| ASSIGNMENT |
Output, exactly and in full, only the lines from the one containing "blue triangle: (229, 29) -> (186, 45), moved" to the last line of the data. Pictures should not appear.

-- -- --

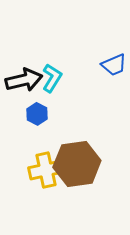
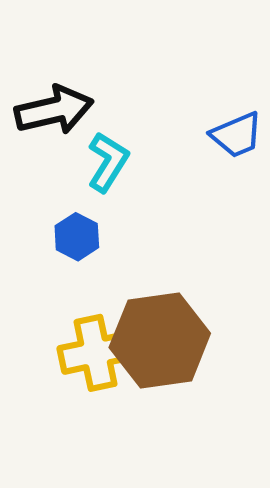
black arrow: (24, 80) -> (54, 110), moved

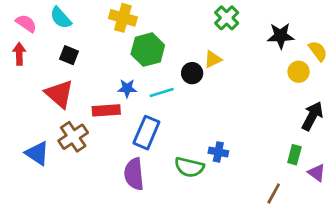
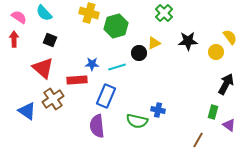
black star: (281, 36) -> (188, 41), moved
green hexagon: (148, 50) -> (116, 26), moved

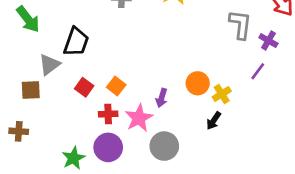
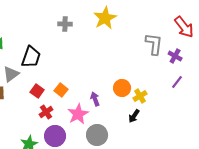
purple line: (258, 71) -> (177, 82), moved
purple arrow: (162, 98) -> (95, 99), turned 144
red cross: (108, 114) -> (46, 112), moved, turned -32

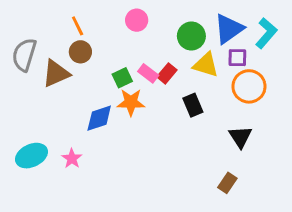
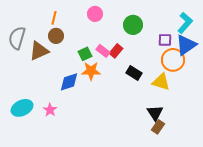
orange line: (78, 26) -> (54, 18), turned 40
blue triangle: (229, 29) -> (186, 45), moved
yellow triangle: (206, 65) -> (161, 82), moved
black rectangle: (193, 105) -> (134, 73), turned -35
black triangle: (240, 137) -> (155, 113), moved

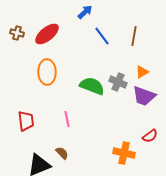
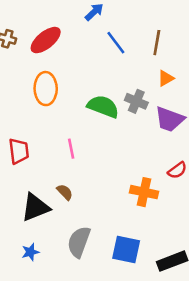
orange triangle: (142, 72) -> (166, 78), moved

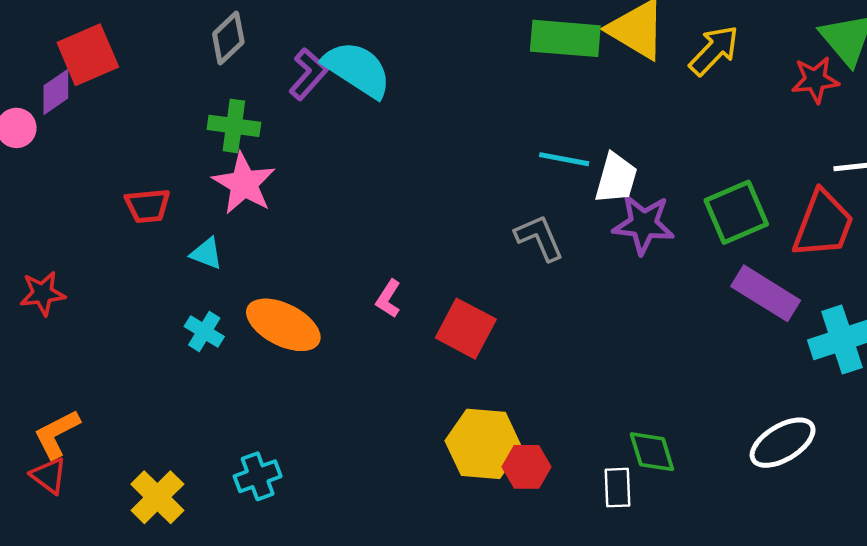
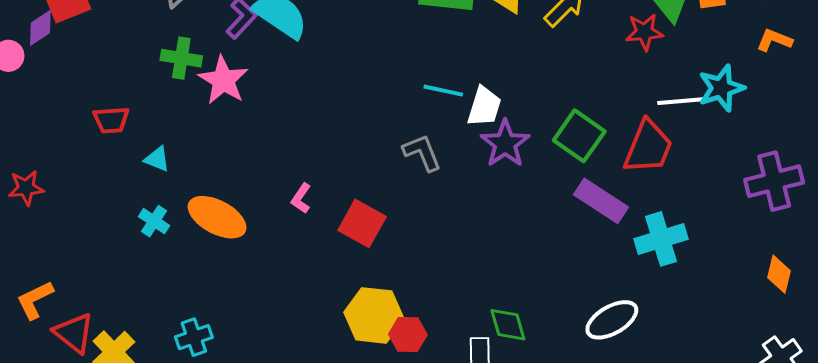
pink star: (244, 184) -> (223, 80), moved
green square: (736, 212) -> (579, 136), turned -33
purple star: (643, 224) -> (505, 144), turned 30
red triangle: (49, 476) -> (74, 333), moved, size x1.4

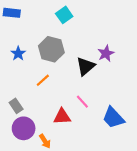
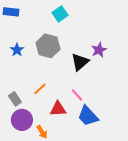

-- -- --

| PROBLEM SOLUTION |
blue triangle: (229, 29) -> (186, 45), moved
yellow triangle: (206, 65) -> (161, 82), moved
black rectangle: (193, 105) -> (134, 73), turned -35
black triangle: (240, 137) -> (155, 113), moved

orange triangle: (142, 72) -> (166, 78), moved

pink star: (244, 184) -> (223, 80), moved
green square: (736, 212) -> (579, 136), turned -33
purple star: (643, 224) -> (505, 144), turned 30
red triangle: (49, 476) -> (74, 333), moved, size x1.4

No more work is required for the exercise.